→ Task goal: Report every line of the records that contains the string "acciaccatura", matching case exactly.

→ Dataset entries:
* begin *
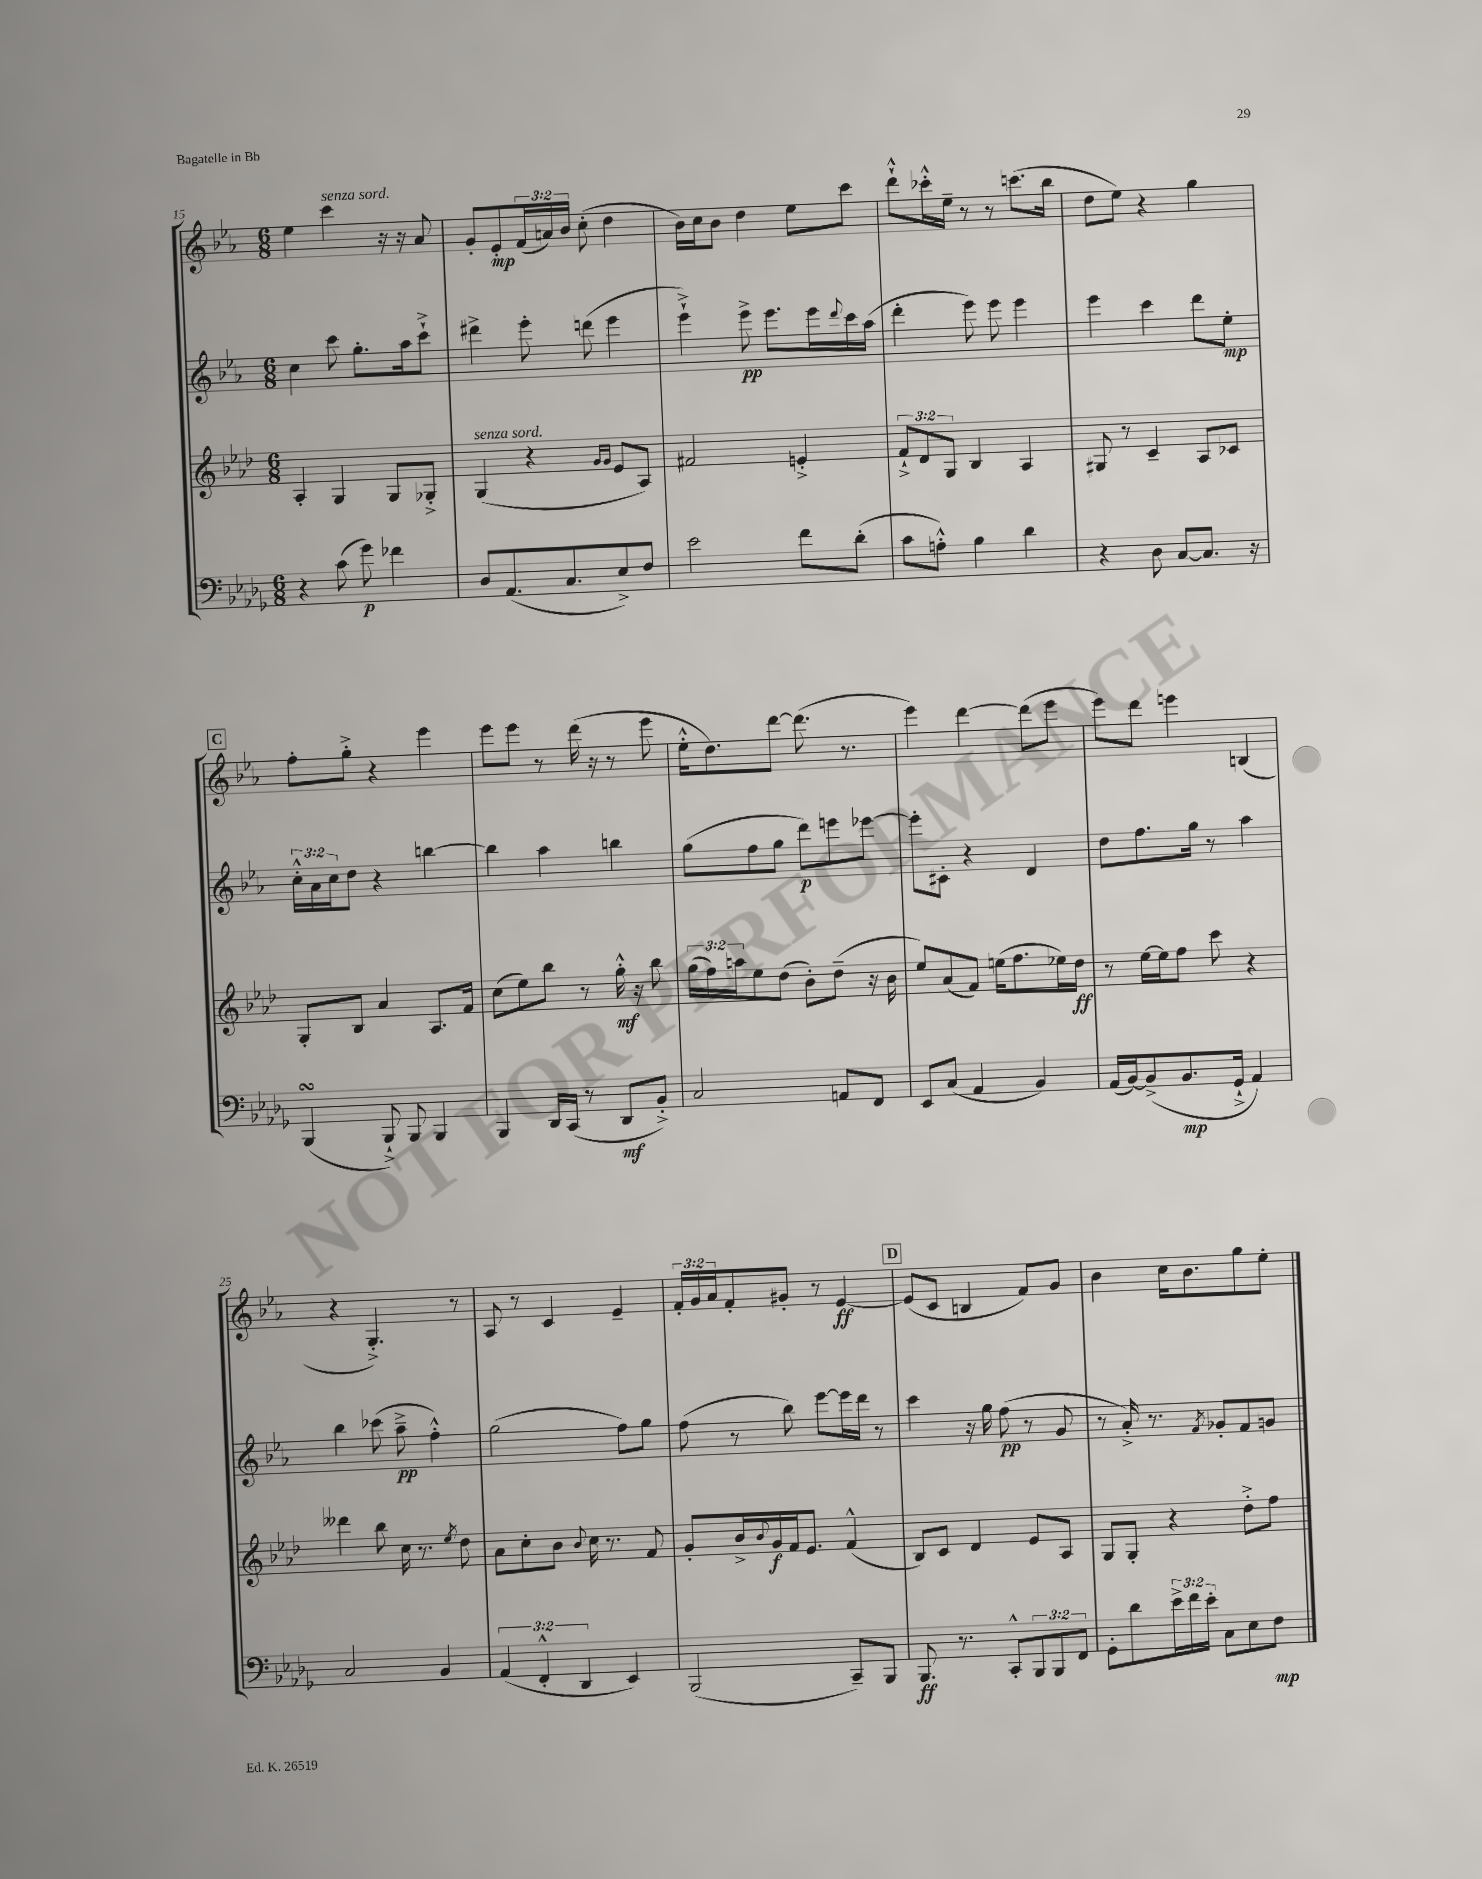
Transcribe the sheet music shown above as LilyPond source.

<<
\new StaffGroup <<
\new Staff = "s0" {
    \clef treble \key ees \major \numericTimeSignature \time 6/8 \override Staff.TupletNumber.text = #tuplet-number::calc-fraction-text
    ees''4 c'''4^\markup { \italic "senza sord." } r16 r16 aes'8 |
    g'8-. ees'8-.\mp \tuplet 3/2 { f'16( a'16) bes'16 } c''8-.( d''4 |
    bes'16) c''16 bes'8 d''4 ees''8 c'''8 |
    d'''8-!-^ ces'''16-.-^ ees''16-- r8 r8 c'''8.( bes''16 |
    d''8 ees''8) r4 g''4 |
    \mark \markup { \box "C" } f''8-. g''8-.-> r4 ees'''4 |
    ees'''8 ees'''8 r8 d'''16( r16 r8 ees'''8 |
    ees''16-.-^ d''8.) d'''8~ d'''8.( r8. |
    ees'''4) d'''4~ d'''8( ees'''8 |
    ees'''8) d'''8 e'''4 b4( |
    r4 g4.-.->) r8 |
    aes8 r8 c'4 ees'4-- |
    \tuplet 3/2 { f'16-. g'16 aes'16 } f'8-. gis'8-. r8 ees'4~\ff |
    \mark \markup { \box "D" } ees'8( c'8 b4 f'8) g'8 |
    bes'4 c''16 bes'8. g''8 ees''8-. \bar "|." |
}
\new Staff = "s1" {
    \clef treble \key ees \major \numericTimeSignature \time 6/8 \override Staff.TupletNumber.text = #tuplet-number::calc-fraction-text
    c''4 c'''8 g''8.-. aes''16 c'''8-!-> |
    dis'''4-> ees'''8-. d'''8( ees'''4 |
    ees'''4-!->) ees'''8->\pp ees'''8. ees'''16 \appoggiatura { d'''8 } c'''16 aes''16( |
    d'''4-. ees'''8) ees'''8 ees'''4 |
    ees'''4 c'''4 d'''8 ees''8-.\mp |
    \mark \markup { \box "C" } \tuplet 3/2 { c''16-.-^ aes'16 c''16 } d''8 r4 b''4~ |
    b''4 aes''4 b''4 |
    g''8( f''8 g''8 d'''8\p) e'''8 ees'''8~ |
    ees'''8-. cis'8-. r4 d'4 |
    d''8 f''8. g''16 r8 aes''4 |
    bes''4 ces'''8( aes''8--->\pp f''4-.-^) |
    g''2( f''8) g''8 |
    f''8( r8 bes''8) ees'''8~ ees'''16 d'''16 r8 |
    \mark \markup { \box "D" } c'''4 r16 g''16 f''8\pp( r8 g'8 |
    r8 aes'16-.->) r8. \acciaccatura { f'8 } ges'8-. f'8 g'8 \bar "|." |
}
\new Staff = "s2" {
    \clef treble \key aes \major \numericTimeSignature \time 6/8 \override Staff.TupletNumber.text = #tuplet-number::calc-fraction-text
    aes4-. g4 g8 ges8-.-> |
    g4^\markup { \italic "senza sord." }( r4 \grace { g'16 g'16 } ees'8 aes8) |
    fis'2 e'4-.-> |
    \tuplet 3/2 { f'8-!-> des'8 g8 } bes4 aes4 |
    gis8 r8 c'4-- aes8 ces'8 |
    \mark \markup { \box "C" } g8-. bes8 aes'4 aes8. f'16 |
    c''8( ees''8) bes''8 r8 g''16-.-^\mf r16 bes''8 |
    \tuplet 3/2 { g''16( f''16) a''16 } ees''8 des''8( bes'8-.) des''8--( r16 bes'16 |
    ees''8) aes'8( f'8) e''16( f''8. ees''16) des''16\ff |
    r8 ees''16~ ees''16 f''8 c'''8 r4 |
    deses'''4 bes''8 c''16 r8. \acciaccatura { ees''8 } des''8 |
    aes'8 c''8-. bes'8 \appoggiatura { bes'8 } c''16 r8. f'8 |
    g'8-. bes'16-> \appoggiatura { bes'8 } g'16\f f'16 ees'8. f'4-^( |
    \mark \markup { \box "D" } bes8) c'8 des'4 ees'8 aes8 |
    g8 g8-. r4 des''8-.-> f''8 \bar "|." |
}
\new Staff = "s3" {
    \clef bass \key des \major \numericTimeSignature \time 6/8 \override Staff.TupletNumber.text = #tuplet-number::calc-fraction-text
    r4 c'8( ges'8\p) fes'4 |
    des8 aes,8.( c8. ees8->) f8 |
    ees'2 f'8 des'8-.( |
    c'8 a8-.-^) bes4 des'4 |
    r4 des8 c8~ c8. r16 |
    \mark \markup { \box "C" } bes,,4\turn( bes,,8-!->) bes,,8 bes,,4 |
    bes,,4 des,16 c,16( r8 des,8\mf bes,8-.->) |
    c2 a,8 f,8 |
    ees,8 c8( aes,4 bes,4) |
    aes,16( bes,16~) bes,8->( bes,8.\mp ges,16-!-> aes,4) |
    c2 bes,4 |
    \tuplet 3/2 { aes,4( f,4-.-^ des,4 } ees,4) |
    bes,,2( c,8--) bes,,8 |
    \mark \markup { \box "D" } bes,,8.\ff r8. c,8-.-^ \tuplet 3/2 { bes,,8 bes,,8 f,8 } |
    ges,8-. des'8 \tuplet 3/2 { ees'16-> f'16 ees'16-. } c8 ees8 f8\mp \bar "|." |
}
>>
>>
\layout { \context { \Score currentBarNumber = #15 } }
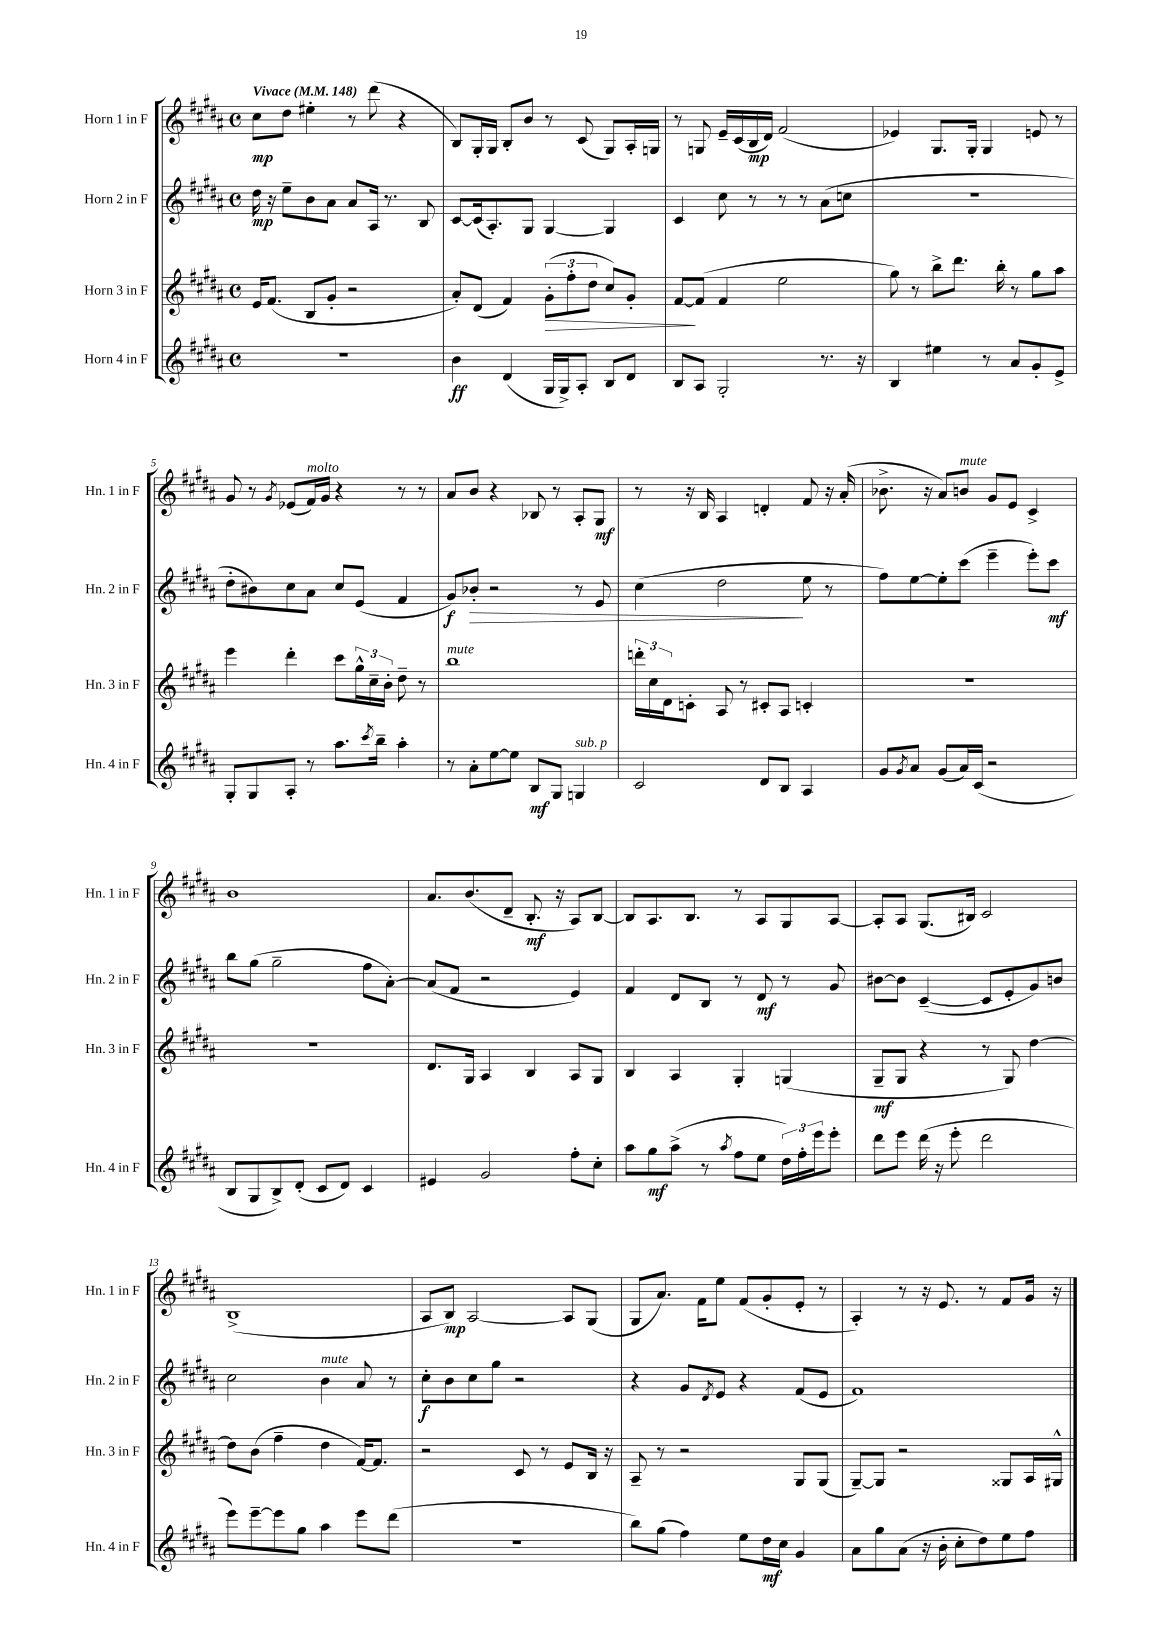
* end *
→ Task response:
    r8 aes'16-.->) r8. \acciaccatura { f'8 } ges'8-. f'8 g'8 \bar "|." |
    deses'''4 bes''8 c''16 r8. \acciaccatura { ees''8 } des''8 |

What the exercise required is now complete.